Each entry has to be given again in its exact wording, and no picture may appear in the result.

Items listed in a dataset

.....

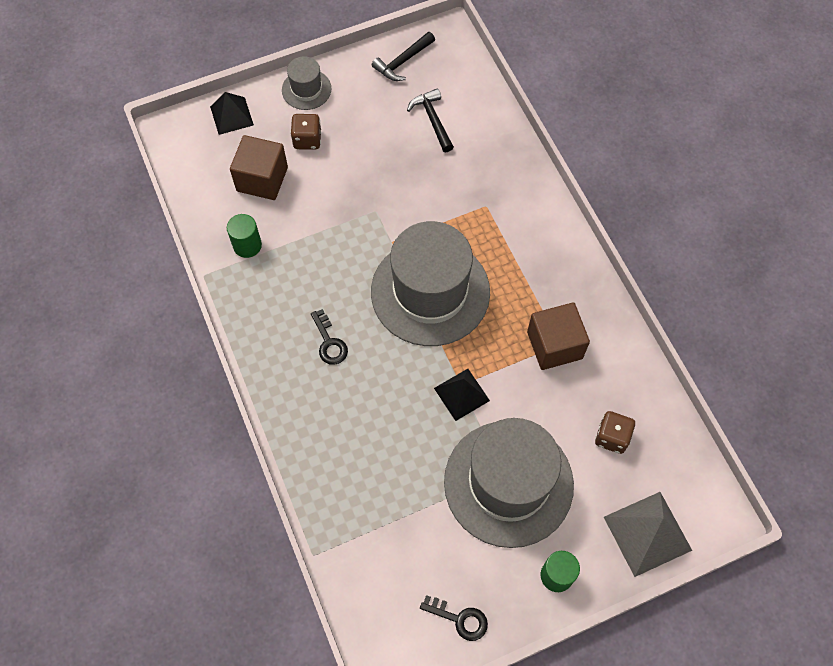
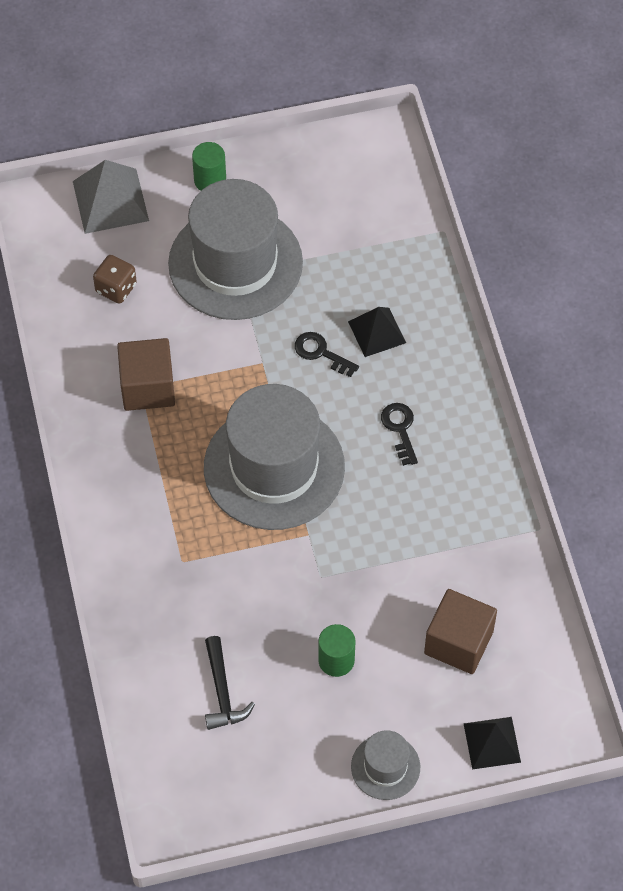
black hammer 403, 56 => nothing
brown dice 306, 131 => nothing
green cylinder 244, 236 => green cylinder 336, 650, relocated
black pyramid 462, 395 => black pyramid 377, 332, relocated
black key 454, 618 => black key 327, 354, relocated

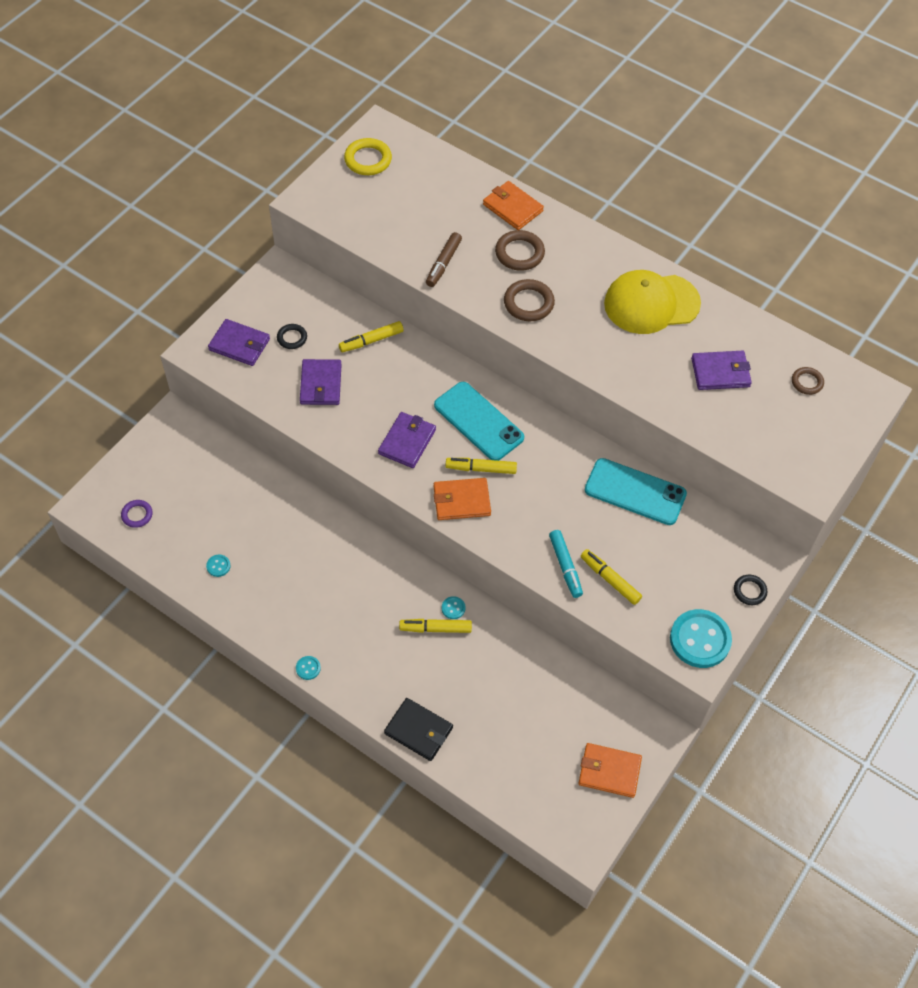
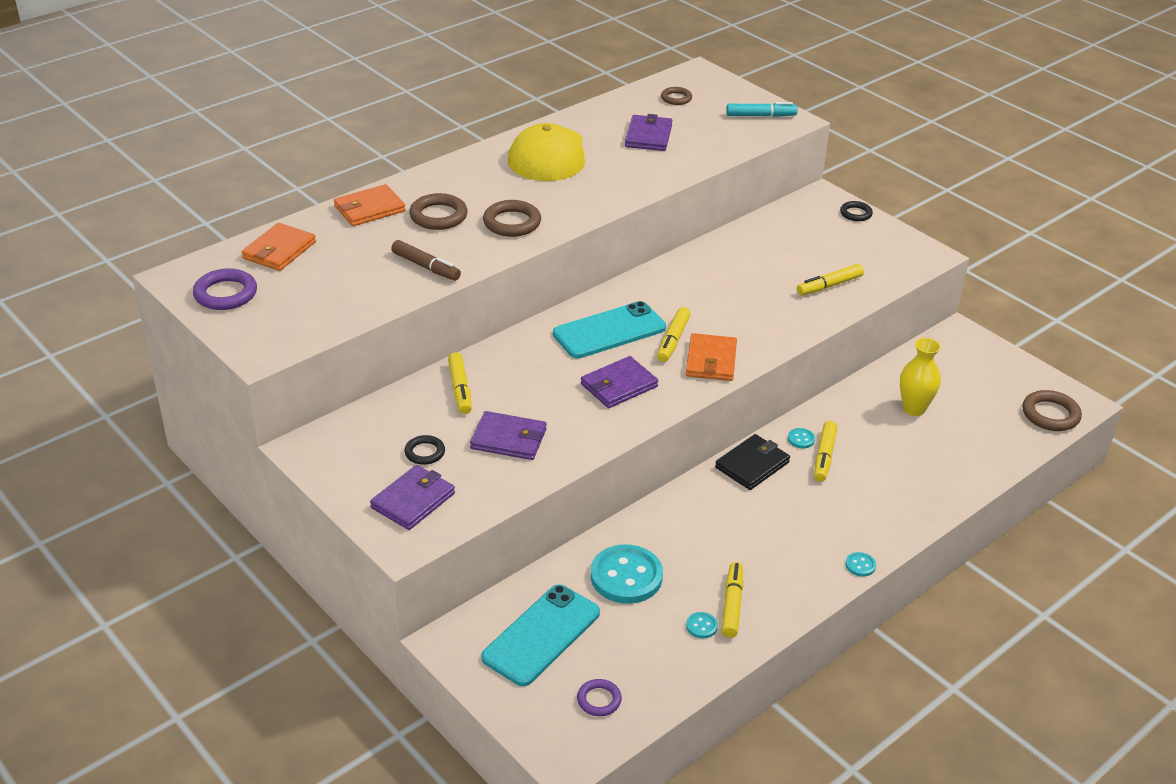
yellow ring 368, 156 => purple ring 225, 289
purple wallet 407, 440 => purple wallet 619, 382, 75 degrees counterclockwise
turquoise phone 636, 491 => turquoise phone 540, 635, relocated
turquoise marker 566, 564 => turquoise marker 762, 109, relocated
turquoise button 701, 638 => turquoise button 627, 574, relocated
black wallet 418, 729 => black wallet 752, 462, relocated
orange wallet 610, 770 => orange wallet 279, 247, relocated
nothing => yellow vase 920, 377
nothing => brown ring 1052, 410
nothing => yellow marker 732, 600

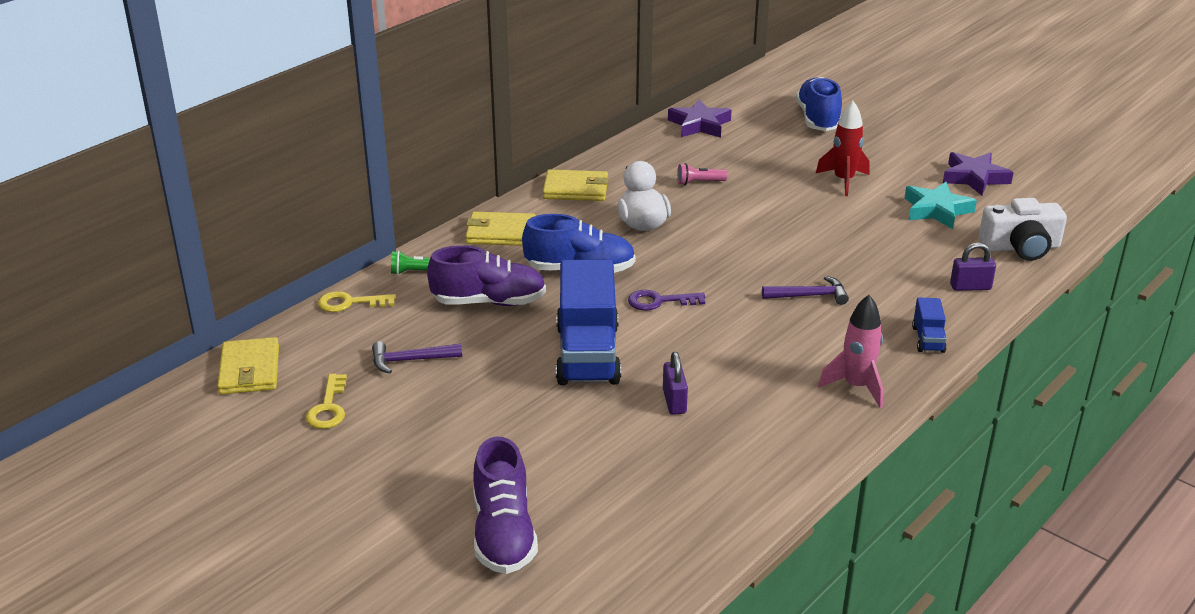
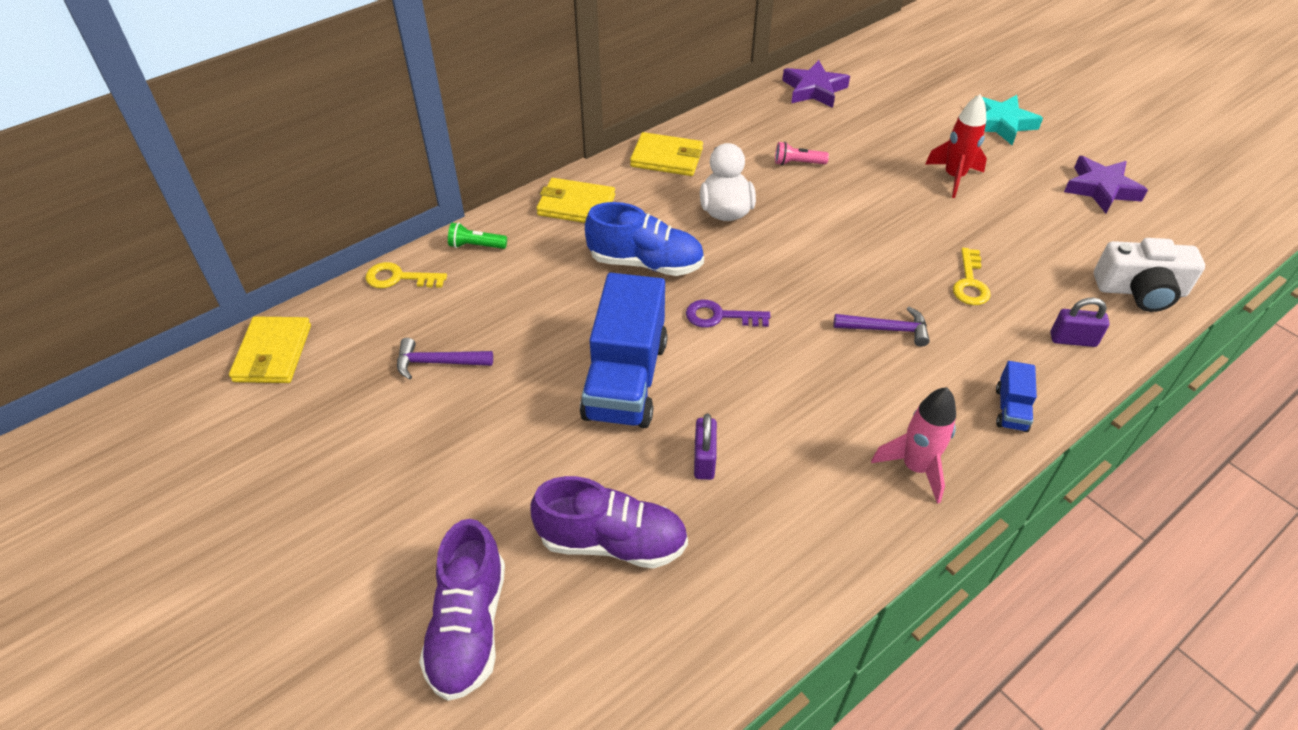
blue shoe 819, 104 => nothing
turquoise star 941, 205 => turquoise star 1012, 120, relocated
purple shoe 486, 275 => purple shoe 609, 522, relocated
yellow key 326, 401 => yellow key 972, 276, relocated

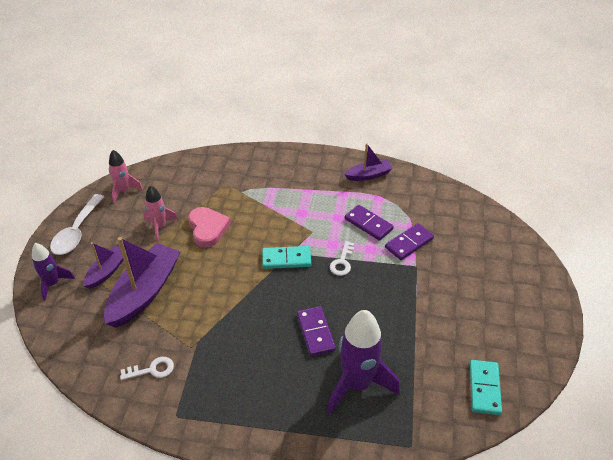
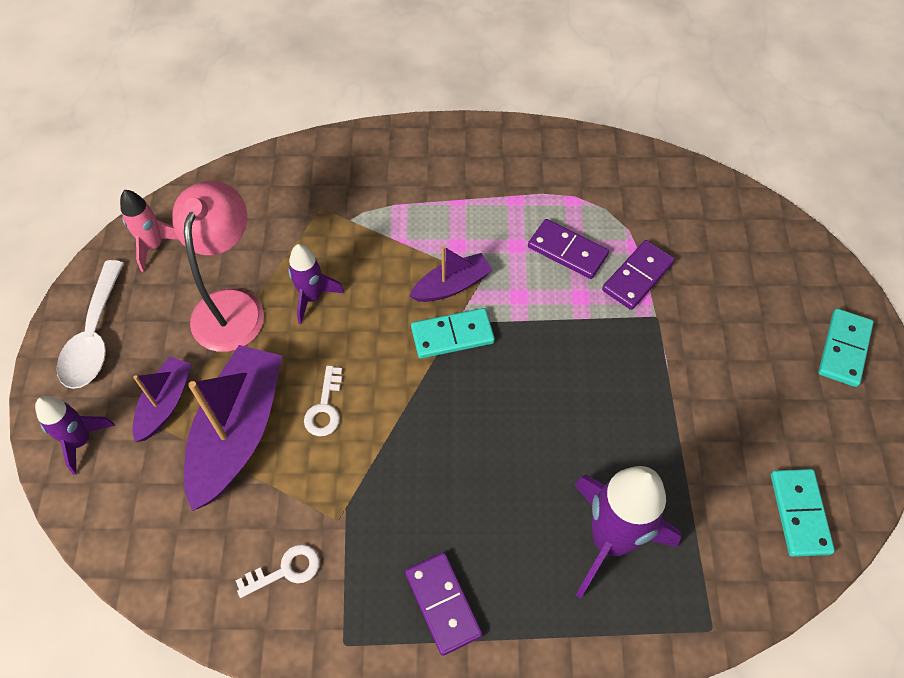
purple boat 368, 162 => purple boat 451, 274, relocated
pink rocket 160, 213 => pink lamp 218, 266
pink heart 209, 227 => purple rocket 316, 284
white key 342, 258 => white key 323, 400, relocated
purple domino 316, 331 => purple domino 444, 604, relocated
nothing => turquoise domino 846, 348

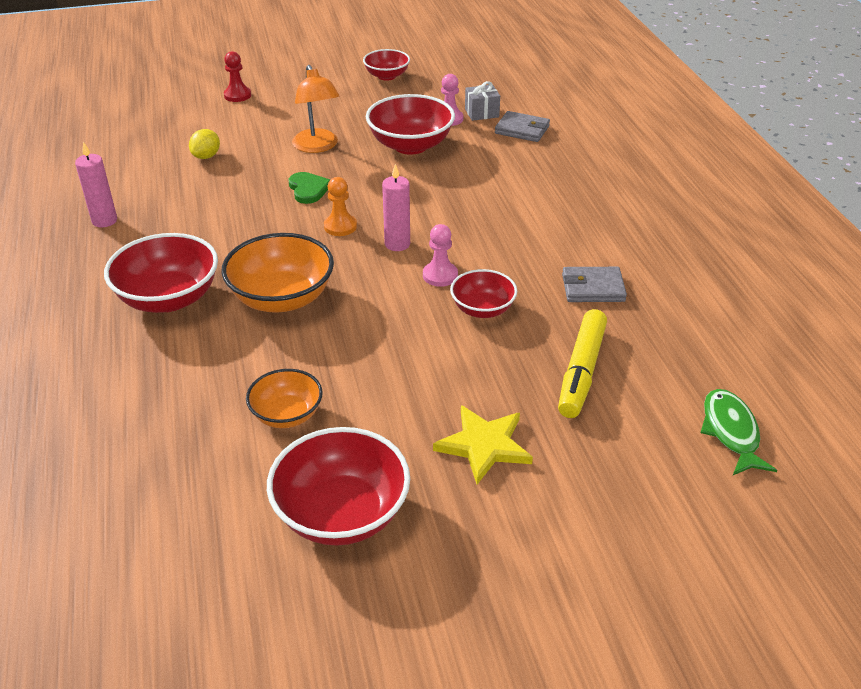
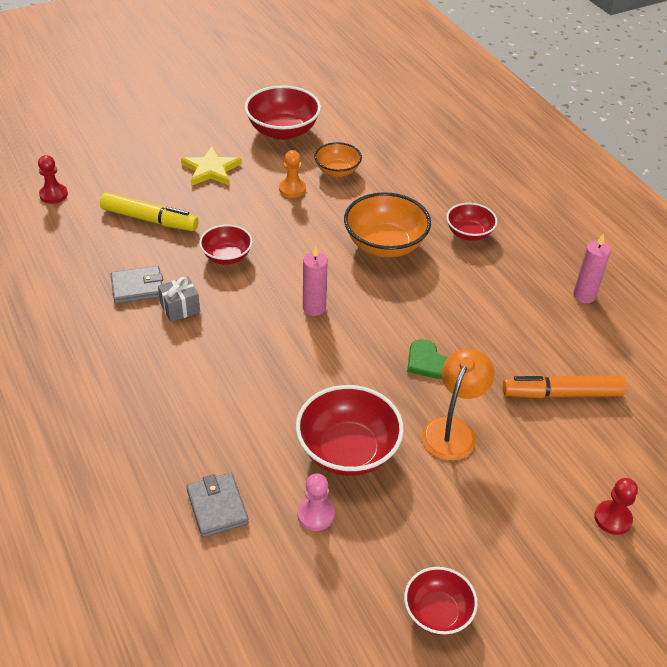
orange lamp 315, 109 => orange lamp 458, 405, 60 degrees clockwise
grey gift 482, 101 => grey gift 179, 299, relocated
grey wallet 522, 126 => grey wallet 217, 505, 60 degrees clockwise
yellow lemon 204, 144 => orange marker 564, 386
orange pawn 340, 206 => orange pawn 292, 174, relocated
pink pawn 440, 255 => nothing
red bowl 161, 273 => red bowl 471, 222, x0.60
yellow marker 582, 363 => yellow marker 149, 212, 105 degrees clockwise
green fish 739, 432 => red pawn 53, 179

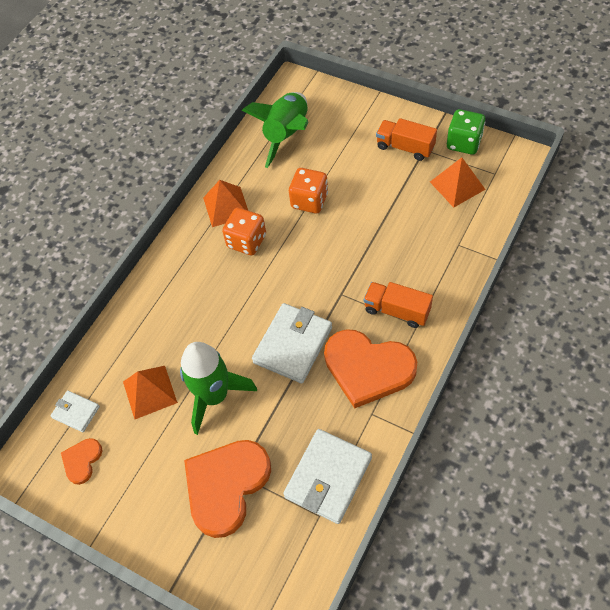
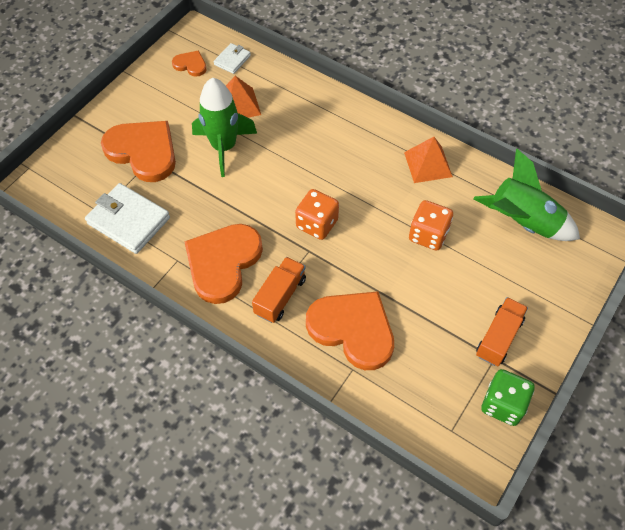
orange pyramid 458, 182 => nothing
orange dice 244, 231 => orange dice 317, 214, relocated
white wallet 292, 343 => nothing
nothing => orange heart 350, 330

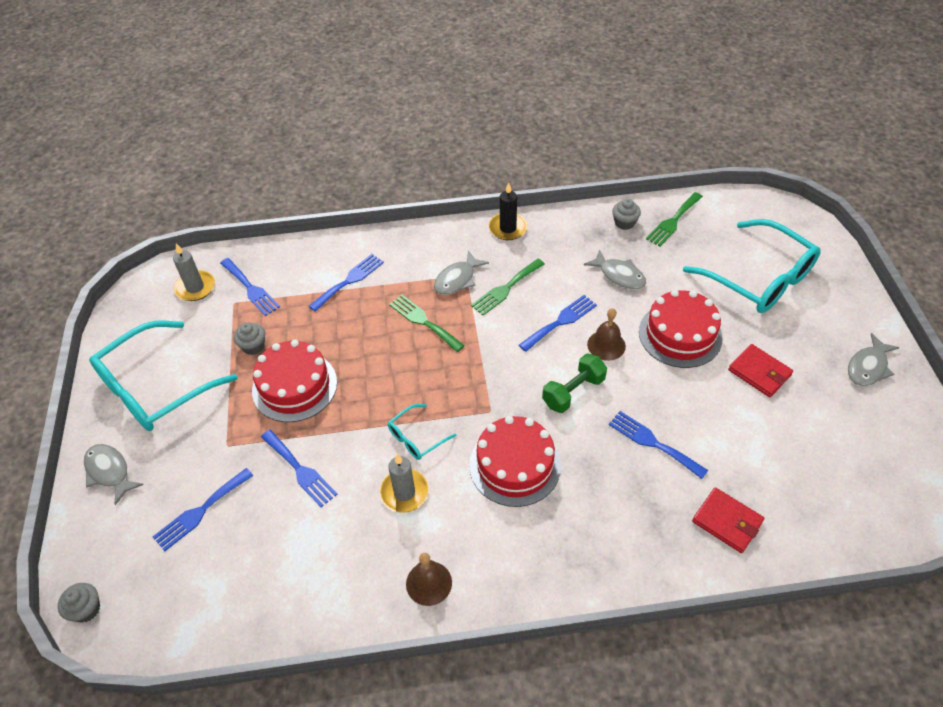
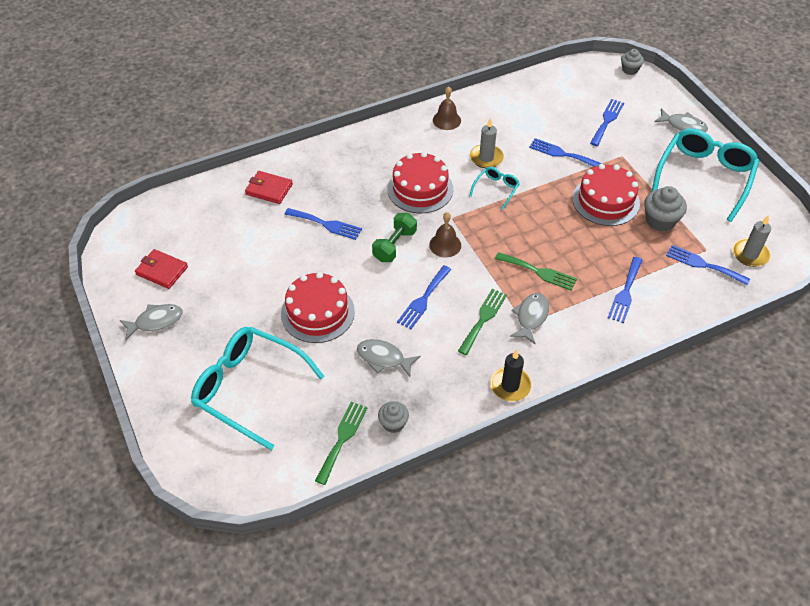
brown bell 606, 334 => brown bell 445, 234, relocated
grey cupcake 249, 338 => grey cupcake 665, 209, x1.59
grey fish 874, 359 => grey fish 151, 322, 45 degrees clockwise
red wallet 760, 370 => red wallet 161, 269, relocated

.....

Task result:
black hammer 403, 56 => nothing
brown dice 306, 131 => nothing
green cylinder 244, 236 => green cylinder 336, 650, relocated
black pyramid 462, 395 => black pyramid 377, 332, relocated
black key 454, 618 => black key 327, 354, relocated

yellow ring 368, 156 => purple ring 225, 289
purple wallet 407, 440 => purple wallet 619, 382, 75 degrees counterclockwise
turquoise phone 636, 491 => turquoise phone 540, 635, relocated
turquoise marker 566, 564 => turquoise marker 762, 109, relocated
turquoise button 701, 638 => turquoise button 627, 574, relocated
black wallet 418, 729 => black wallet 752, 462, relocated
orange wallet 610, 770 => orange wallet 279, 247, relocated
nothing => yellow vase 920, 377
nothing => brown ring 1052, 410
nothing => yellow marker 732, 600

blue shoe 819, 104 => nothing
turquoise star 941, 205 => turquoise star 1012, 120, relocated
purple shoe 486, 275 => purple shoe 609, 522, relocated
yellow key 326, 401 => yellow key 972, 276, relocated

purple boat 368, 162 => purple boat 451, 274, relocated
pink rocket 160, 213 => pink lamp 218, 266
pink heart 209, 227 => purple rocket 316, 284
white key 342, 258 => white key 323, 400, relocated
purple domino 316, 331 => purple domino 444, 604, relocated
nothing => turquoise domino 846, 348

orange lamp 315, 109 => orange lamp 458, 405, 60 degrees clockwise
grey gift 482, 101 => grey gift 179, 299, relocated
grey wallet 522, 126 => grey wallet 217, 505, 60 degrees clockwise
yellow lemon 204, 144 => orange marker 564, 386
orange pawn 340, 206 => orange pawn 292, 174, relocated
pink pawn 440, 255 => nothing
red bowl 161, 273 => red bowl 471, 222, x0.60
yellow marker 582, 363 => yellow marker 149, 212, 105 degrees clockwise
green fish 739, 432 => red pawn 53, 179

orange pyramid 458, 182 => nothing
orange dice 244, 231 => orange dice 317, 214, relocated
white wallet 292, 343 => nothing
nothing => orange heart 350, 330

brown bell 606, 334 => brown bell 445, 234, relocated
grey cupcake 249, 338 => grey cupcake 665, 209, x1.59
grey fish 874, 359 => grey fish 151, 322, 45 degrees clockwise
red wallet 760, 370 => red wallet 161, 269, relocated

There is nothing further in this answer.